For each line below that includes the string "XSHUT", show the whole line.
***** Information
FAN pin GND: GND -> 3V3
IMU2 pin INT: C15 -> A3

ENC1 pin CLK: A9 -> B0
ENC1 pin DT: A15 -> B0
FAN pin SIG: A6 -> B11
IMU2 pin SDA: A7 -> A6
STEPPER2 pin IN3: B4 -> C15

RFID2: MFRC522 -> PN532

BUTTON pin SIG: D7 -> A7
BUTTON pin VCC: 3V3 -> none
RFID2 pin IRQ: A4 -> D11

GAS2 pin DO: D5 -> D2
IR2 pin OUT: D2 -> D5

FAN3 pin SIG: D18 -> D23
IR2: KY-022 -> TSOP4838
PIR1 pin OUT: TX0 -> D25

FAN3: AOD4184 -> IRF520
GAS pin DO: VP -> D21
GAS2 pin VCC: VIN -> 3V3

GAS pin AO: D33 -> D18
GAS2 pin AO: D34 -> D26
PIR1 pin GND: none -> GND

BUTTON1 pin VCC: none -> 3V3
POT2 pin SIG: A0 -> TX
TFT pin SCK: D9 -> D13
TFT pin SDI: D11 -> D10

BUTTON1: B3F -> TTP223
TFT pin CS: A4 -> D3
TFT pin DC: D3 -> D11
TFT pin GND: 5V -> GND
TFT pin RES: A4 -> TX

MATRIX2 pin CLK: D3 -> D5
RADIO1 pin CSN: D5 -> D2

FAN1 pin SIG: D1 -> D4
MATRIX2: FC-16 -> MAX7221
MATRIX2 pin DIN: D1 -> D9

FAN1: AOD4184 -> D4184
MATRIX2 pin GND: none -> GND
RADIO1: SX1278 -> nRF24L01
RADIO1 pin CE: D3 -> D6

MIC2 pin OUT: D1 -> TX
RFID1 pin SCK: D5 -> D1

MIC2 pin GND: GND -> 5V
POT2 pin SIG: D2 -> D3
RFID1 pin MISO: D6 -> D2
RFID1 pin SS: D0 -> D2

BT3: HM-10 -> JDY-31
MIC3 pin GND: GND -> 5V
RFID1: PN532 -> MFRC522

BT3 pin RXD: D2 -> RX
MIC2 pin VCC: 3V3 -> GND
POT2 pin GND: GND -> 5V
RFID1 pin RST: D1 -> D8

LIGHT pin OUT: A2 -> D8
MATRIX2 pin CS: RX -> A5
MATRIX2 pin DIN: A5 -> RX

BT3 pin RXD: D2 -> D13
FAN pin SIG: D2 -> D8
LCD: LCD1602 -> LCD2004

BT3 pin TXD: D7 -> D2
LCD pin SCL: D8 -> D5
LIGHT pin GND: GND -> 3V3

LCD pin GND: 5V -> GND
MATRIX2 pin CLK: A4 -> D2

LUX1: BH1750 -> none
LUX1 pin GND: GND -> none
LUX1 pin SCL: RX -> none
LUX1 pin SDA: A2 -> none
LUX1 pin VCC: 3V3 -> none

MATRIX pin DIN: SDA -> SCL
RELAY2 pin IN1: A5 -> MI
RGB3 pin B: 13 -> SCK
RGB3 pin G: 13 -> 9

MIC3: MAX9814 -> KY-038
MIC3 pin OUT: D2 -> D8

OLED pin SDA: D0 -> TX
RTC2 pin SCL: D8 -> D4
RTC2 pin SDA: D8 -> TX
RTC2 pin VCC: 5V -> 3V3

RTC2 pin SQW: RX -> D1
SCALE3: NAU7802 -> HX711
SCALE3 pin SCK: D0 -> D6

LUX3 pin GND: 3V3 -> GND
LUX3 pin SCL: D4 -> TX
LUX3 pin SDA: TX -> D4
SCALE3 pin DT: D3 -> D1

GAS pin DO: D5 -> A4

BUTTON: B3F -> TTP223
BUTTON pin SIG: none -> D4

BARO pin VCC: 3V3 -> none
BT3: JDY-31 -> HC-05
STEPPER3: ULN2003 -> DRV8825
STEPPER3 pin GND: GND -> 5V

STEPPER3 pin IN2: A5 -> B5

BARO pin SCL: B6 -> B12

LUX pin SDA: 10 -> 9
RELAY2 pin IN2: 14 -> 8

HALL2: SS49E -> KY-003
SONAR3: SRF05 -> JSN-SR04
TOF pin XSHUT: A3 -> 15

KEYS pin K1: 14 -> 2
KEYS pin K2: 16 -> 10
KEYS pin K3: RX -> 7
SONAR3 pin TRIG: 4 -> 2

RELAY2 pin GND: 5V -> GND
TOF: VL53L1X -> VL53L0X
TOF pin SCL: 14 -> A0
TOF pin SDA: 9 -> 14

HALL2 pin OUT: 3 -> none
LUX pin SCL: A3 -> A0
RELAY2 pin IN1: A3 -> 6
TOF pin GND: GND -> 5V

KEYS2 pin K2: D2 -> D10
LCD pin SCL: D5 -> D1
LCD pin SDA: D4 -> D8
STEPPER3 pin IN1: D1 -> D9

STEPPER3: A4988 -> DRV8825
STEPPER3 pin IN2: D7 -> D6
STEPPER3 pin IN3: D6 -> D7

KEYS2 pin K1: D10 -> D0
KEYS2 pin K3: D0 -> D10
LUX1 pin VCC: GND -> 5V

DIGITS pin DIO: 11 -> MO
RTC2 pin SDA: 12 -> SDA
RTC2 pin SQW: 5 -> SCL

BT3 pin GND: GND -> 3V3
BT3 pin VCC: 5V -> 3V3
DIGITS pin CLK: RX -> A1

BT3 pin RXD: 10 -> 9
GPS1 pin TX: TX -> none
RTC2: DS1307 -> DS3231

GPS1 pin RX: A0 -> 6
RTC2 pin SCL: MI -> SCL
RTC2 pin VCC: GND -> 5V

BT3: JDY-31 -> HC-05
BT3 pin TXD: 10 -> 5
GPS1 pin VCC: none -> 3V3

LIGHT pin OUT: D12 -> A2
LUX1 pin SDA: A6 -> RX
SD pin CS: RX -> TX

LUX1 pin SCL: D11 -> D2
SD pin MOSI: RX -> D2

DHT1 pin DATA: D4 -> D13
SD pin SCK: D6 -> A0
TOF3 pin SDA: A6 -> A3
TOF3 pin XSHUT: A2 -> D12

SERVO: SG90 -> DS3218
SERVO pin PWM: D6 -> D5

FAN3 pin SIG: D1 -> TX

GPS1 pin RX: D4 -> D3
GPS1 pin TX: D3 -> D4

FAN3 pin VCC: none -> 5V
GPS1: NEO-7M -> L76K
**********
● Expected output:
TOF pin XSHUT: A3 -> 15
TOF3 pin XSHUT: A2 -> D12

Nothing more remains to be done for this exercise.